**About this task**
For this exercise, output the line containing "(377, 192) = (398, 445): blue" and every line after it through the end of the records, exactly, and no other line.

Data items
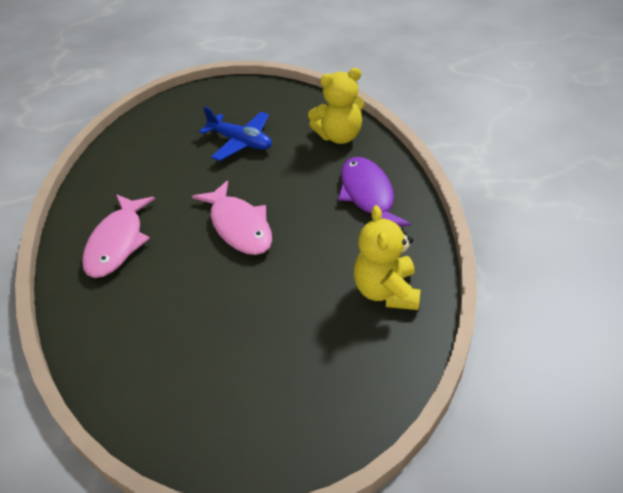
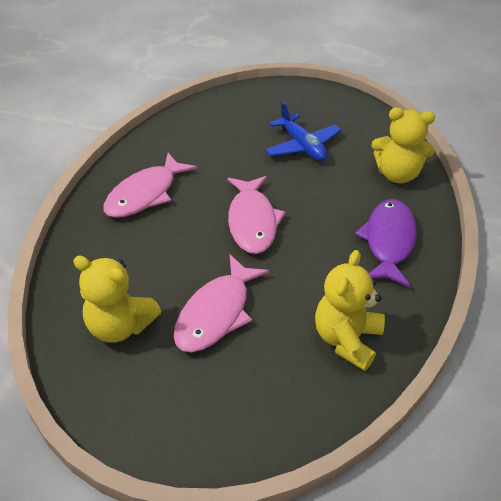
camera: 25 degrees right, 0 degrees up
(176, 374) = (120, 326): none -> yellow teddy bear
(260, 321) = (216, 313): none -> pink fish

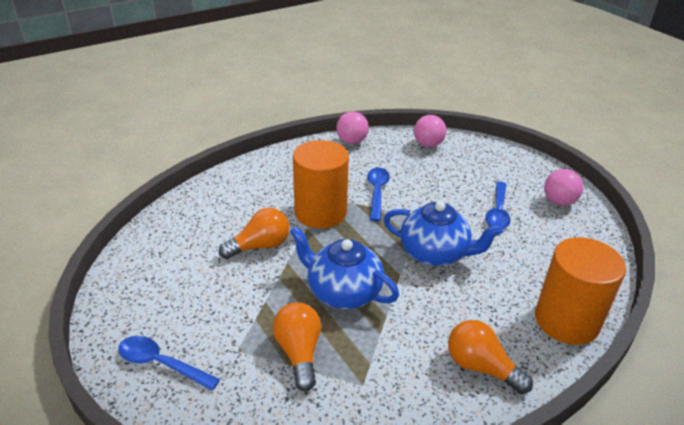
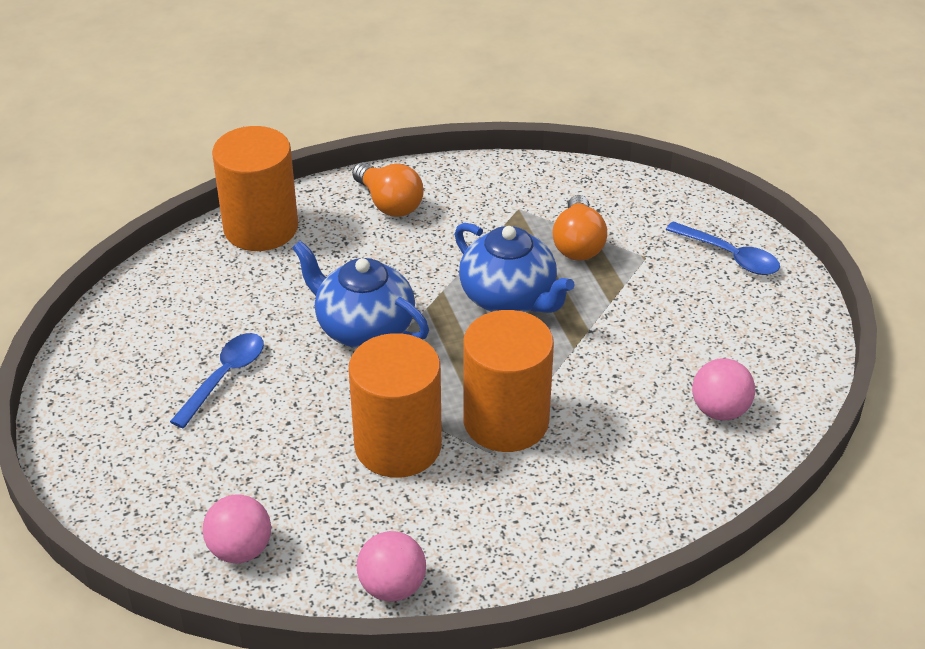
camera: 165 degrees left, 5 degrees up
(260, 246) = (609, 377): orange light bulb -> none
(377, 192) = (398, 445): blue spoon -> orange cylinder
(558, 202) = (112, 379): pink ball -> pink ball (719, 410)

**Exercise result**
(377, 192) = (398, 445): blue spoon -> orange cylinder
(558, 202) = (112, 379): pink ball -> pink ball (719, 410)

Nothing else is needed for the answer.